** Information provided follows **

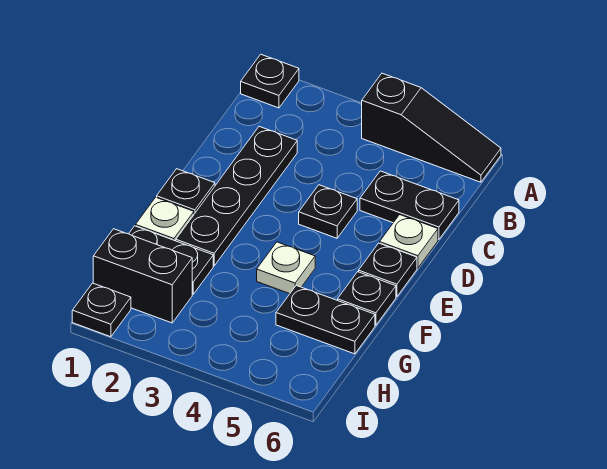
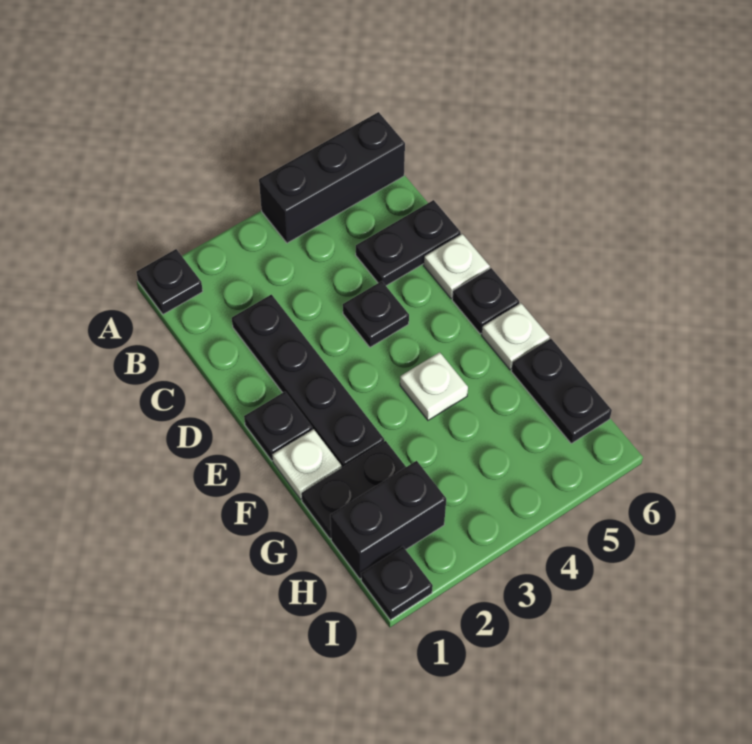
black slope A4:A6 level 1 top 4 -> black brick A4:A6 level 1
black plate F6 level 1 -> white plate F6 level 1
black plate G5:G6 level 1 -> black plate G6:H6 level 1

** End of Information provided **

● **The task**: Run a filter over the data above and keep each line that contains the word "plate".

● **Answer for the task**:
black plate F6 level 1 -> white plate F6 level 1
black plate G5:G6 level 1 -> black plate G6:H6 level 1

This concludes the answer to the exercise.